The answer must be a single number: how many lines in the entries below contain the word "headphones".

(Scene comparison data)

━━━━━━━━━━━━━━━━━━━━

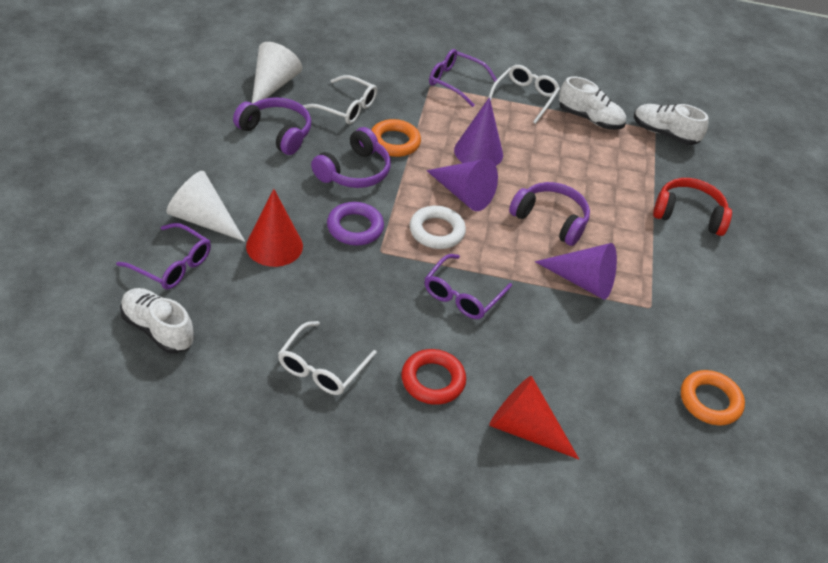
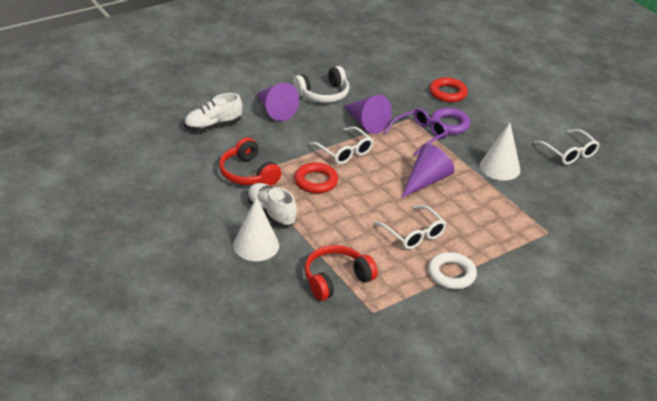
orange ring: 2 -> 0
purple glasses: 3 -> 1
purple headphones: 3 -> 0
red cone: 2 -> 0
red headphones: 1 -> 2
red ring: 1 -> 2
white headphones: 0 -> 1
white shoe: 3 -> 2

━━━━━━━━━━━━━━━━━━━━

### OUTPUT:
3